=== Section Start ===
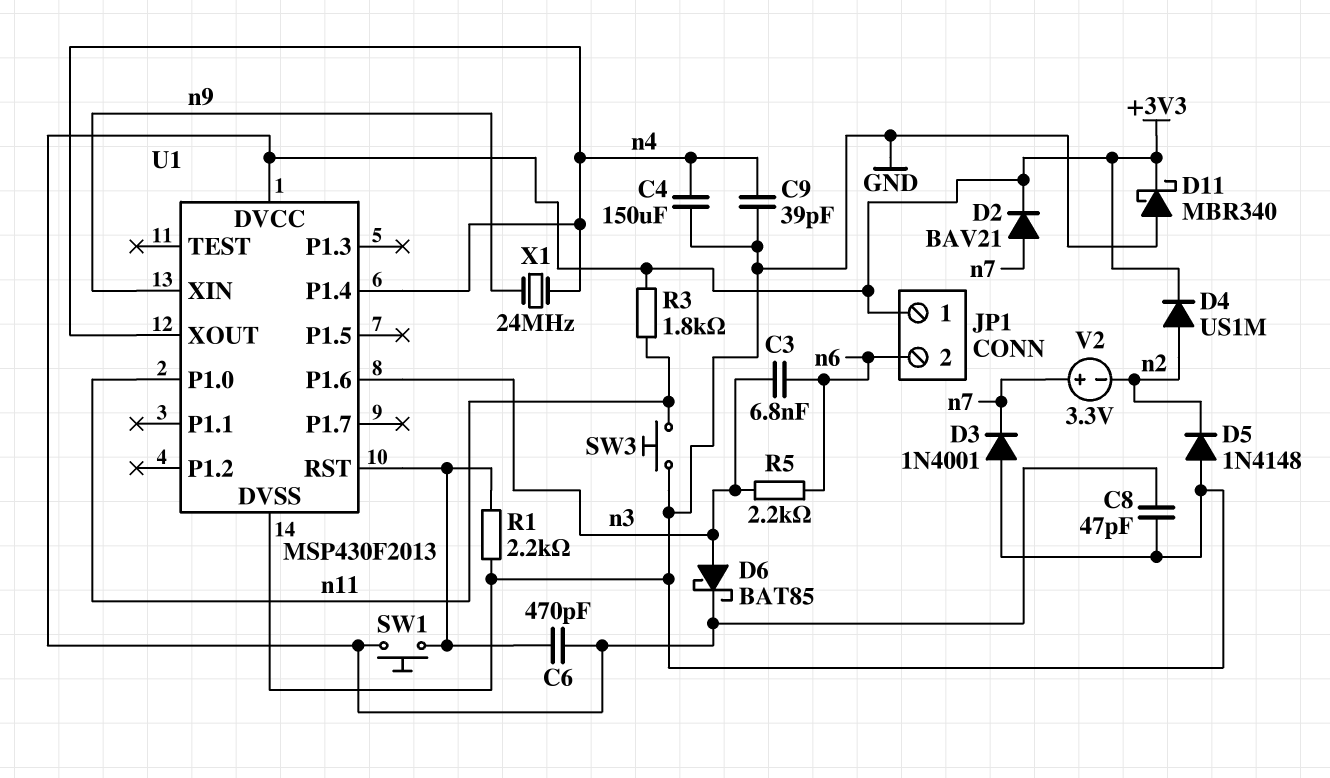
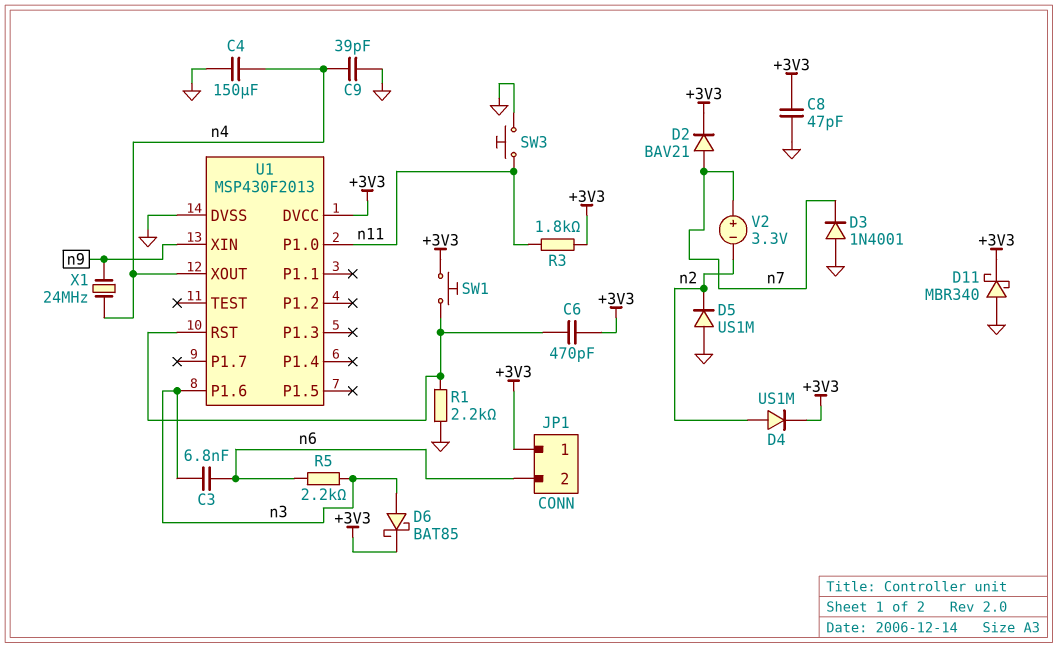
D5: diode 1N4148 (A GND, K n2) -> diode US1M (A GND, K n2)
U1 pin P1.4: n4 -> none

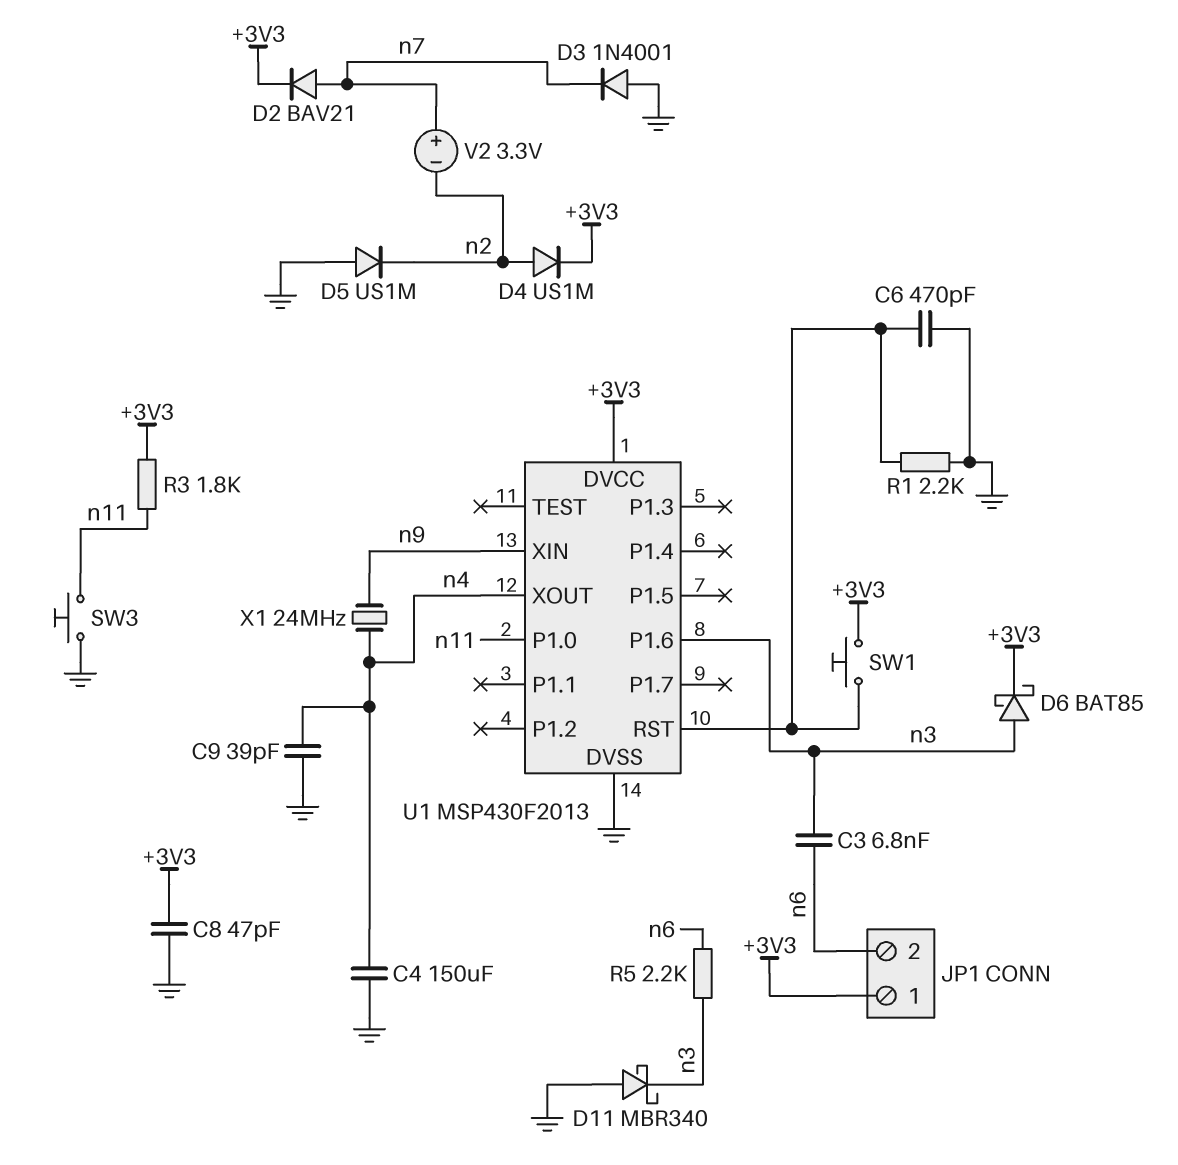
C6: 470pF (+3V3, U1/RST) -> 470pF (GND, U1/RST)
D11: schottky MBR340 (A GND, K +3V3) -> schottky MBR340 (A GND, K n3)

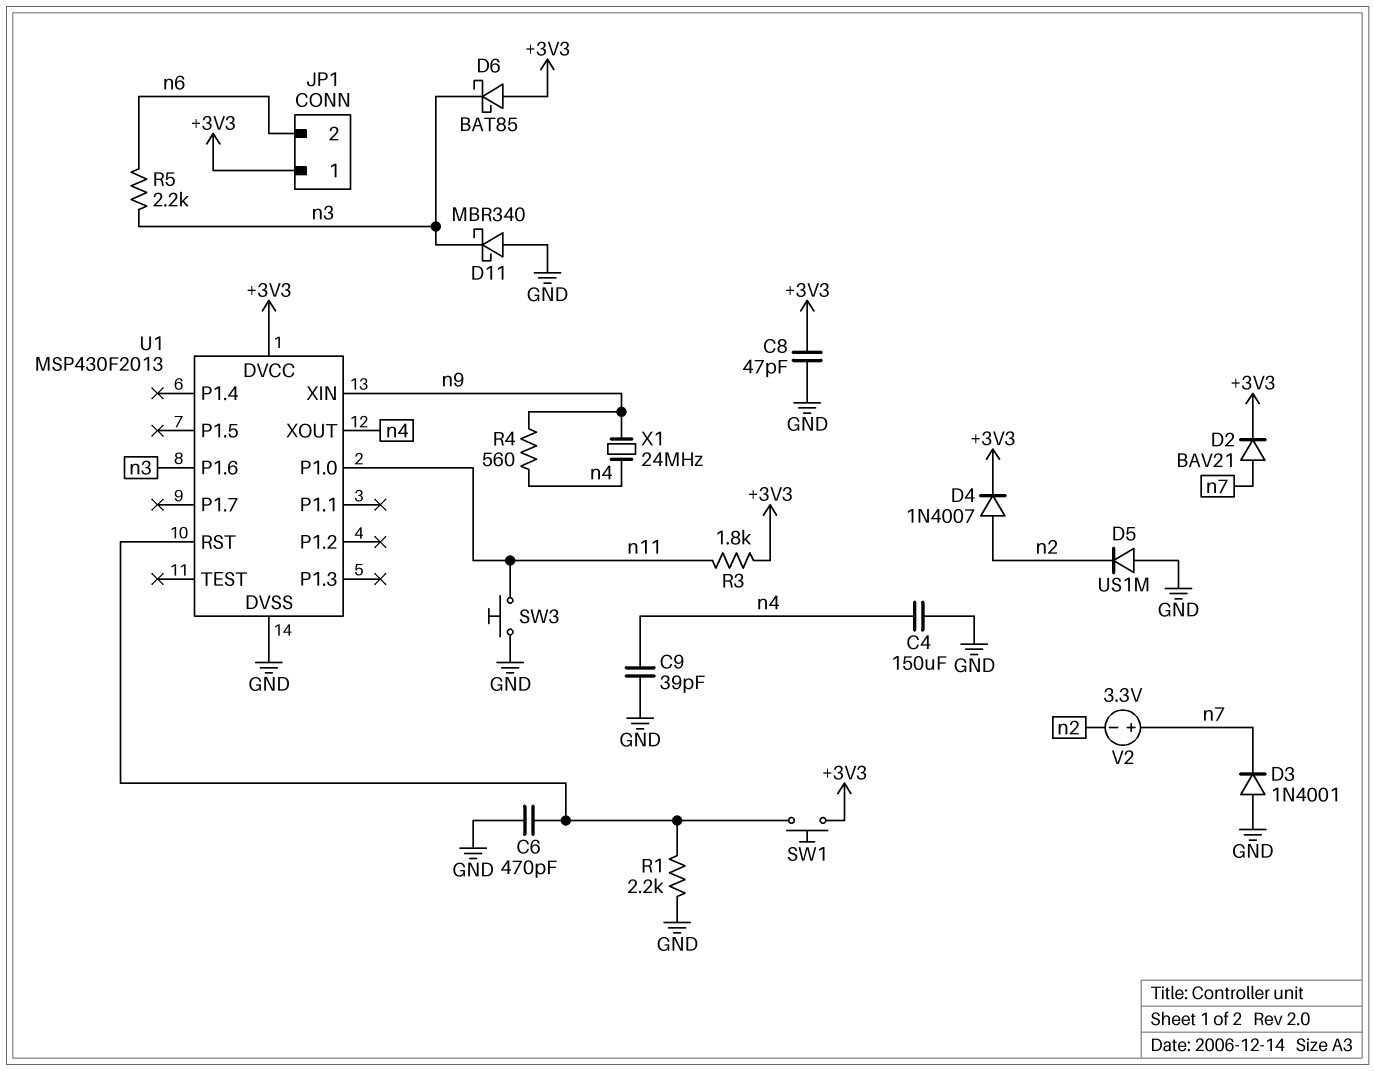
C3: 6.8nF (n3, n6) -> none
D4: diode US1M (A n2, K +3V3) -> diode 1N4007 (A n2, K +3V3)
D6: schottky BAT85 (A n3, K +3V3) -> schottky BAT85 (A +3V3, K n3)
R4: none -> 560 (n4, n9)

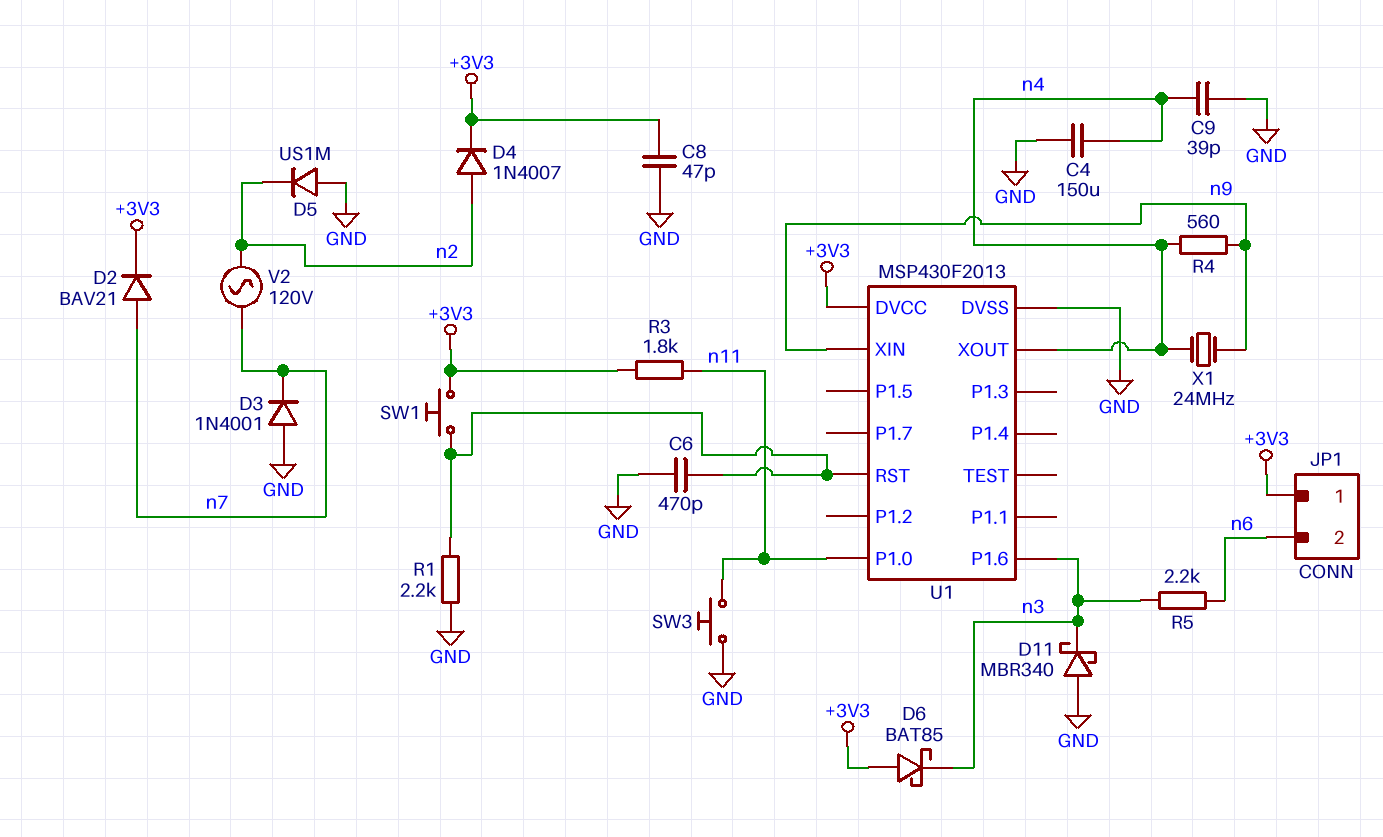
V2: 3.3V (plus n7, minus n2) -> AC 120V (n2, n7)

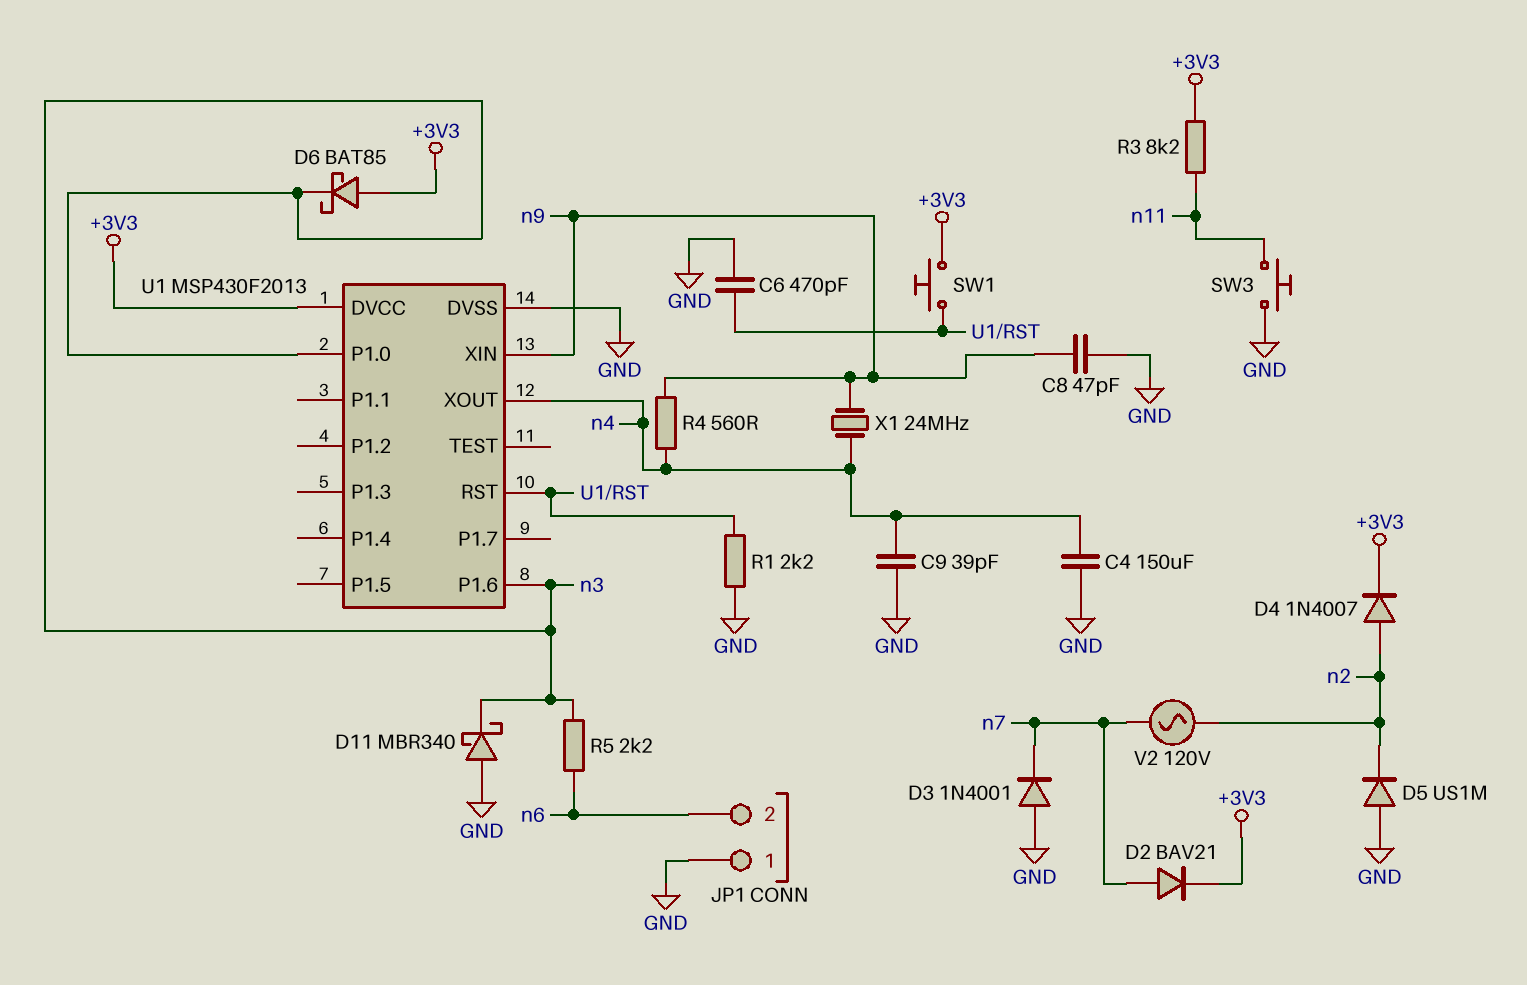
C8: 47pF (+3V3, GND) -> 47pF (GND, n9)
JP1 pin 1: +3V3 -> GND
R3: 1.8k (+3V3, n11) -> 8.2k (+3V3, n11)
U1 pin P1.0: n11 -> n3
=== Section End ===
#### [Task details]
Everything from the line that contains "JP1 pin 1: +3V3 -> GND" to the last line of the entries above should be repeated word for word, both lines included, with no other output.

#### [Written answer]
JP1 pin 1: +3V3 -> GND
R3: 1.8k (+3V3, n11) -> 8.2k (+3V3, n11)
U1 pin P1.0: n11 -> n3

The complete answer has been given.